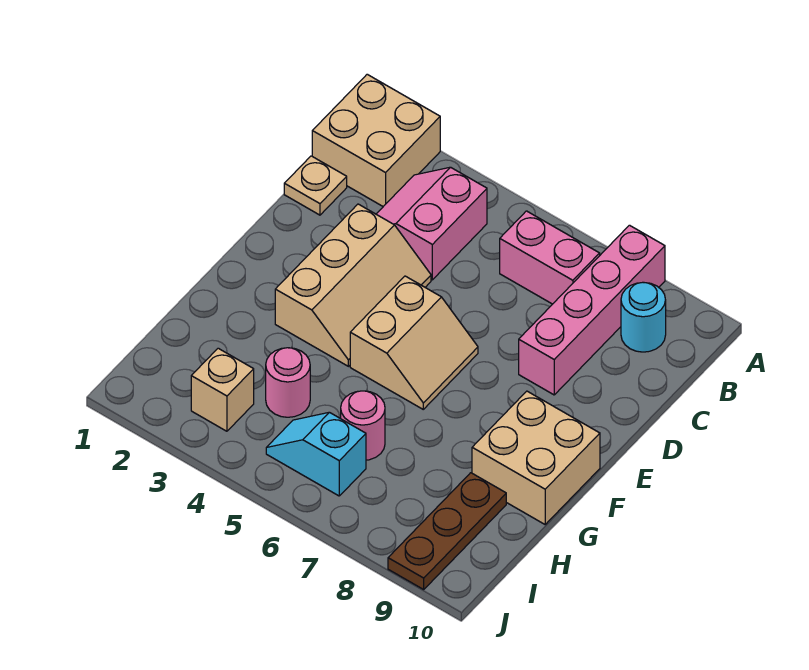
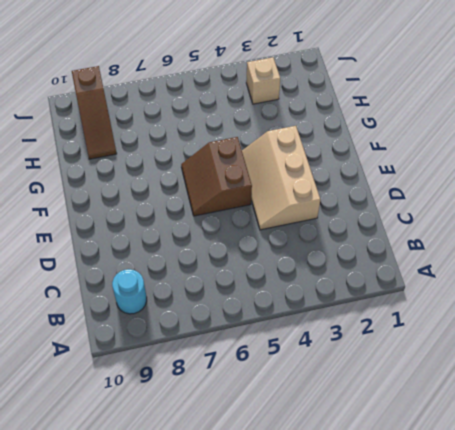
brown slope E5:F6 level 1 top 5 -> tan slope E5:F6 level 1 top 5
brown slope H9:J9 level 1 top J -> brown plate H9:J9 level 1
none -> tan brick A1:B2 level 1
none -> pink brick A8:D8 level 1
none -> pink slope B3:C4 level 1 top 4

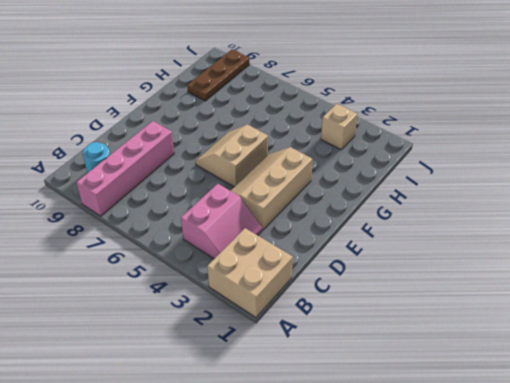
none -> pink brick B6:B7 level 1
none -> tan plate C1 level 1
none -> tan brick F9:G10 level 1

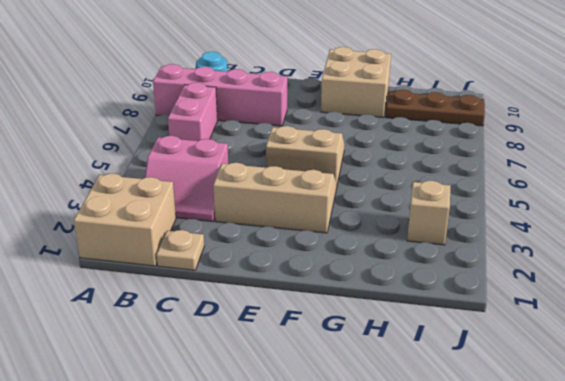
none -> pink round brick H4 level 1
none -> pink round brick H6 level 1
none -> cyan slope I5:I6 level 1 top 6

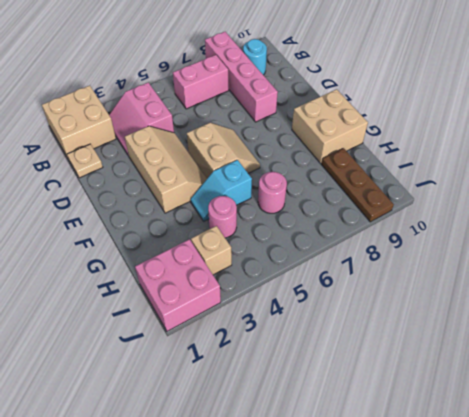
cyan slope G4:G5 level 1 top 5 -> cyan slope I5:I6 level 1 top 6
pink brick I1:J2 level 1 -> none

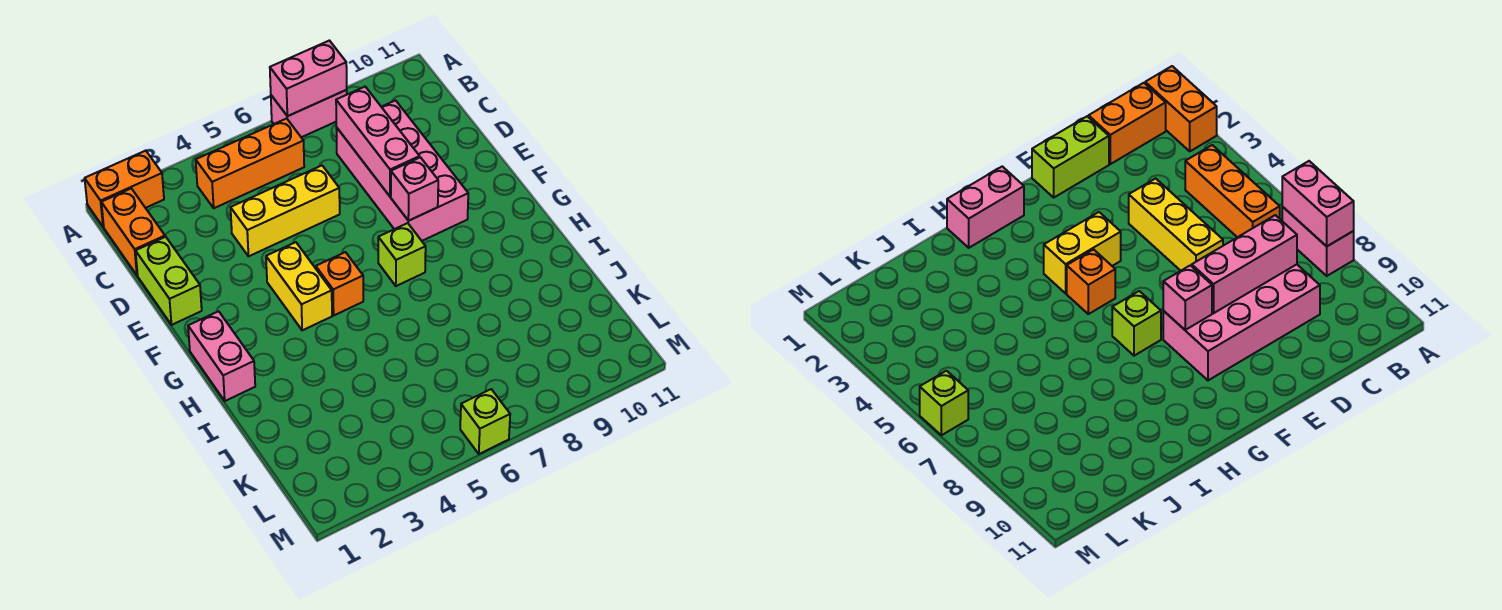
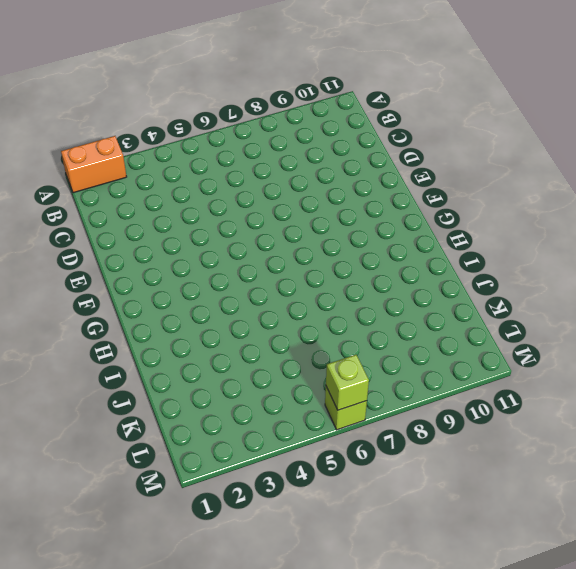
lime brick M6 level 2 -> lime brick G7 level 1
none -> pink brick A7:A8 level 1
none -> orange brick B1:C1 level 1
none -> orange brick B4:B6 level 1

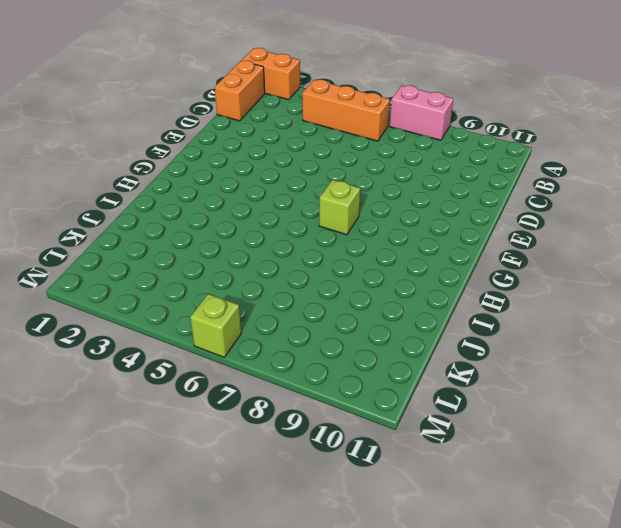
none -> pink brick C8:F9 level 1
none -> lime brick D1:E1 level 1
none -> yellow brick D4:D6 level 1

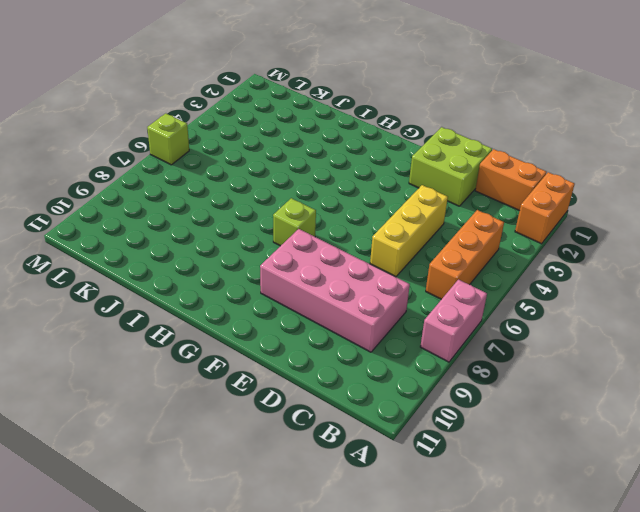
lime brick D1:E2 level 1 -> lime brick D1:E1 level 1
none -> yellow brick F4:G4 level 1
none -> pink brick G1:H1 level 1
none -> orange brick G5 level 1

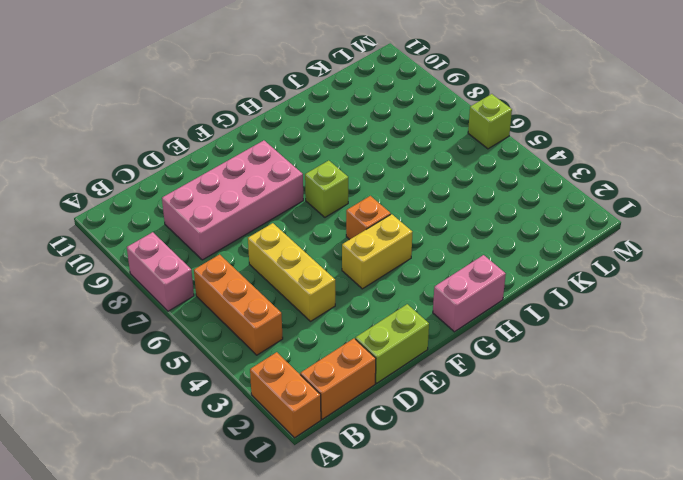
none -> pink brick A7:A8 level 2
none -> pink brick C8:E8 level 2
none -> pink brick F8 level 2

What this task involves: Only the lines between the one with "none -> pink brick B6:B7 level 1" and the one with "none -> yellow brick D4:D6 level 1", those two included, get copied from the material above. Keep it exact and free of pictures.

Solution to the problem:
none -> pink brick B6:B7 level 1
none -> tan plate C1 level 1
none -> tan brick F9:G10 level 1

none -> pink round brick H4 level 1
none -> pink round brick H6 level 1
none -> cyan slope I5:I6 level 1 top 6

cyan slope G4:G5 level 1 top 5 -> cyan slope I5:I6 level 1 top 6
pink brick I1:J2 level 1 -> none

lime brick M6 level 2 -> lime brick G7 level 1
none -> pink brick A7:A8 level 1
none -> orange brick B1:C1 level 1
none -> orange brick B4:B6 level 1

none -> pink brick C8:F9 level 1
none -> lime brick D1:E1 level 1
none -> yellow brick D4:D6 level 1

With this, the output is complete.